* Data
--

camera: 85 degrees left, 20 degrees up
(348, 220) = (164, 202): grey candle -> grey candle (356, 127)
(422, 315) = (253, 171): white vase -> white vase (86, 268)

--

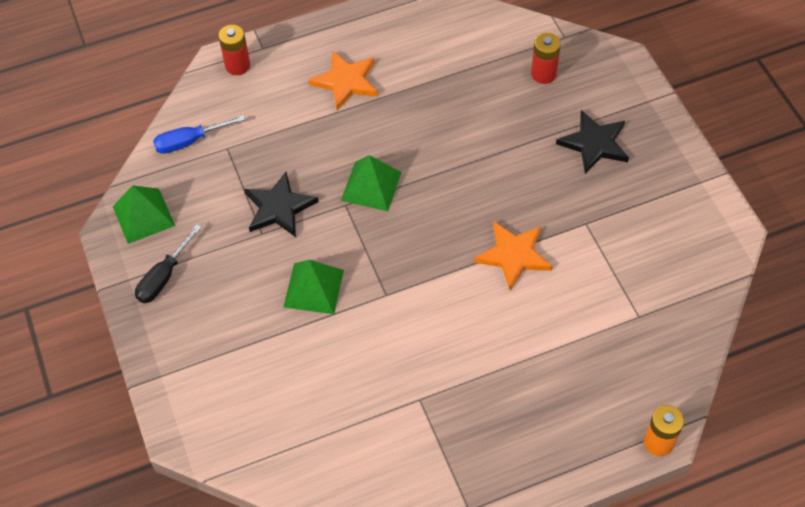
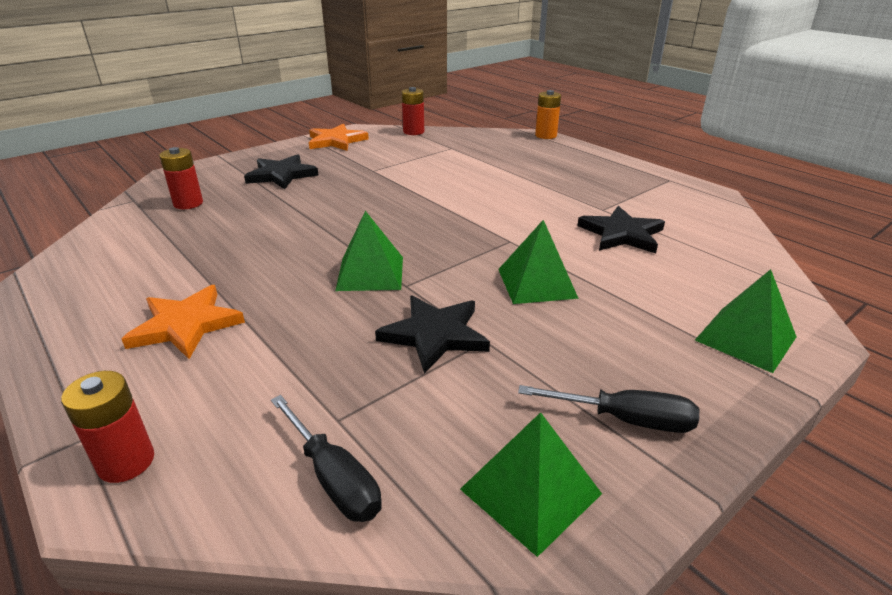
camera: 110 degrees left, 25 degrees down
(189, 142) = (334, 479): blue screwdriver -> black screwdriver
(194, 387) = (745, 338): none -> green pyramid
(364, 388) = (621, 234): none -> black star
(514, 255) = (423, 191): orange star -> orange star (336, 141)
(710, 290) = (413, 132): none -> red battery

--

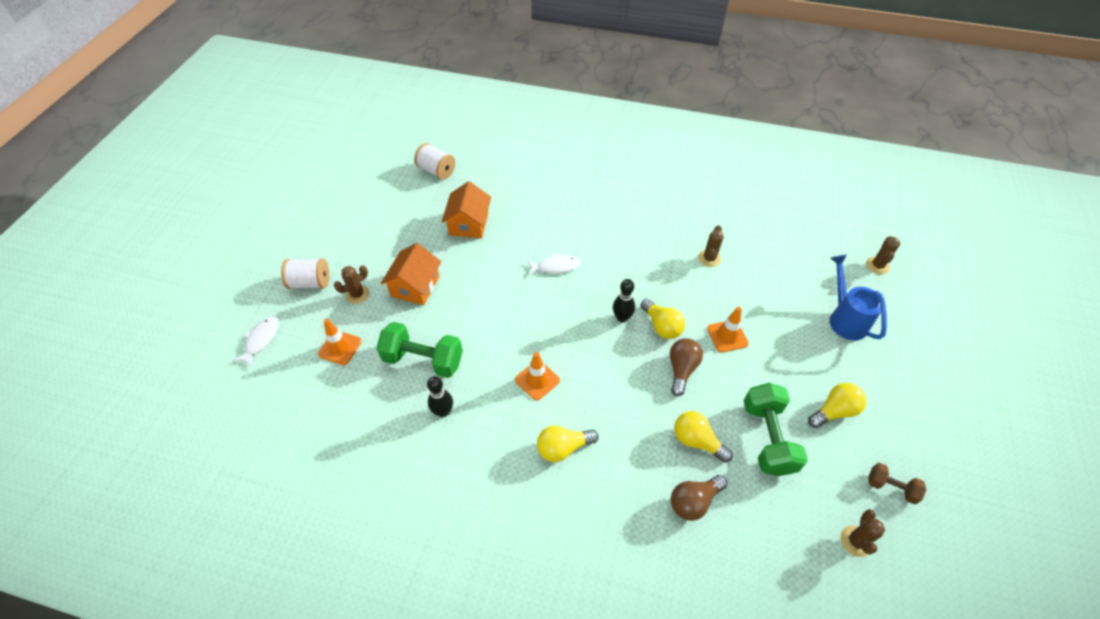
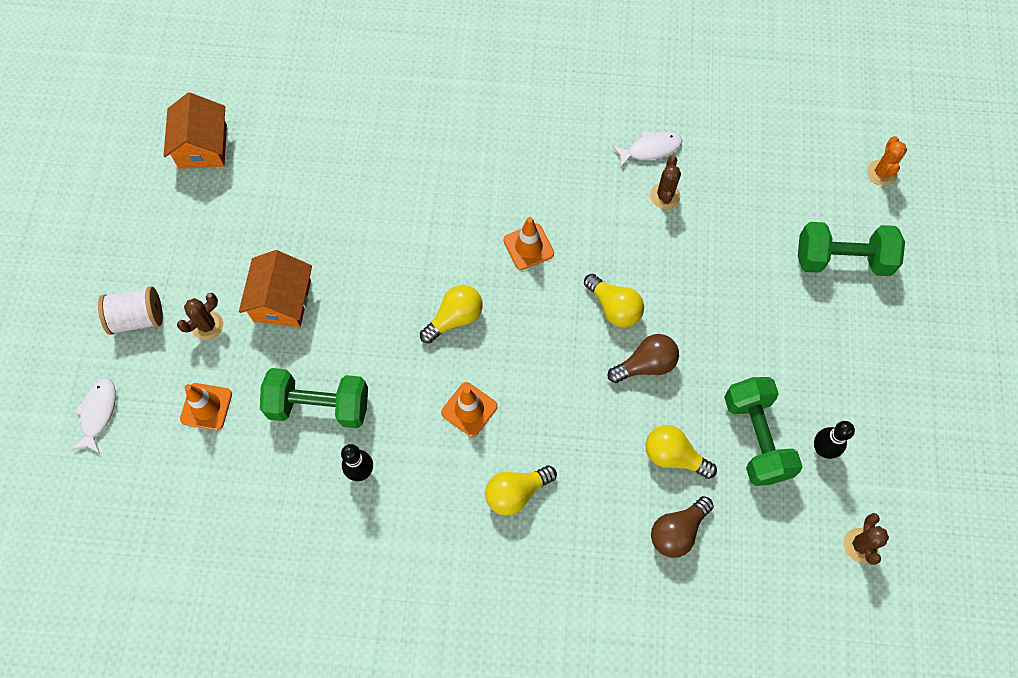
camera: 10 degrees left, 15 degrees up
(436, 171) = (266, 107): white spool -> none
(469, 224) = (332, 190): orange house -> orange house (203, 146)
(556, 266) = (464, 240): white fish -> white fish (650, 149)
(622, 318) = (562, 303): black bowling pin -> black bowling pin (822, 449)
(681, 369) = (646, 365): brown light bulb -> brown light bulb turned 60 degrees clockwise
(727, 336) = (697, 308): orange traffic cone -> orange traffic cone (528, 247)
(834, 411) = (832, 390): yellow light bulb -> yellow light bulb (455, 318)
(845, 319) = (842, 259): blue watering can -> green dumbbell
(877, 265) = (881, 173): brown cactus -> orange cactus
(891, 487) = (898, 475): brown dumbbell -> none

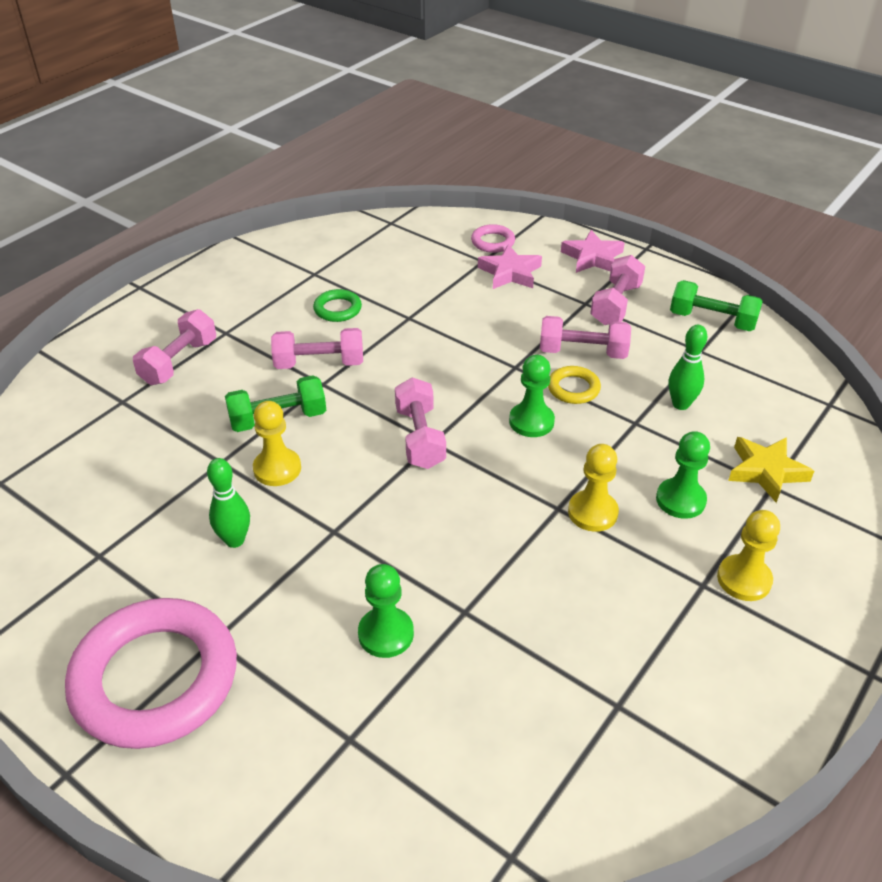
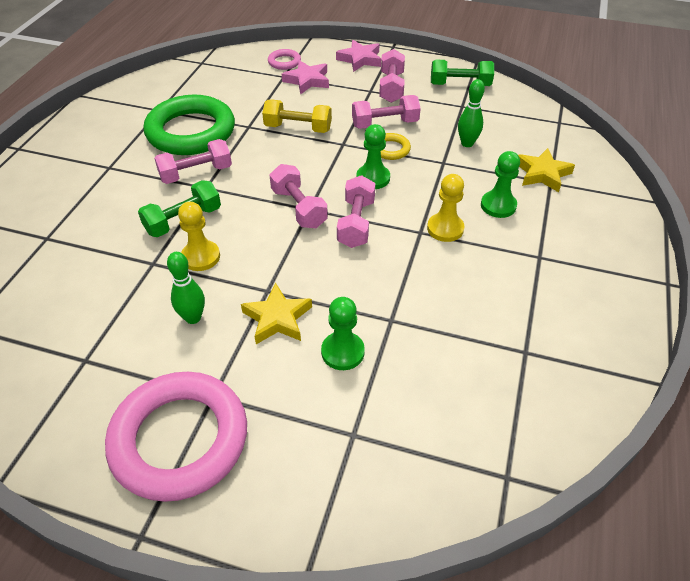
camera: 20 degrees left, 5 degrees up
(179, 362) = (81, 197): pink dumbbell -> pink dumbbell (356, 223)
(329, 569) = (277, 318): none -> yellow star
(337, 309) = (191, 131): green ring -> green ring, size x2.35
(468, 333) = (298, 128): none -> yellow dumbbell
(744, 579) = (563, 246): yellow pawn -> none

--

* Directions for this task
Using the entries shown above, reproduce verbatim the lines from the line bearing "camera: 20 degrees left, 5 degrees up" to the line bearing "(744, 579) = (563, 246): yellow pawn -> none", inclusive.

* Task response
camera: 20 degrees left, 5 degrees up
(179, 362) = (81, 197): pink dumbbell -> pink dumbbell (356, 223)
(329, 569) = (277, 318): none -> yellow star
(337, 309) = (191, 131): green ring -> green ring, size x2.35
(468, 333) = (298, 128): none -> yellow dumbbell
(744, 579) = (563, 246): yellow pawn -> none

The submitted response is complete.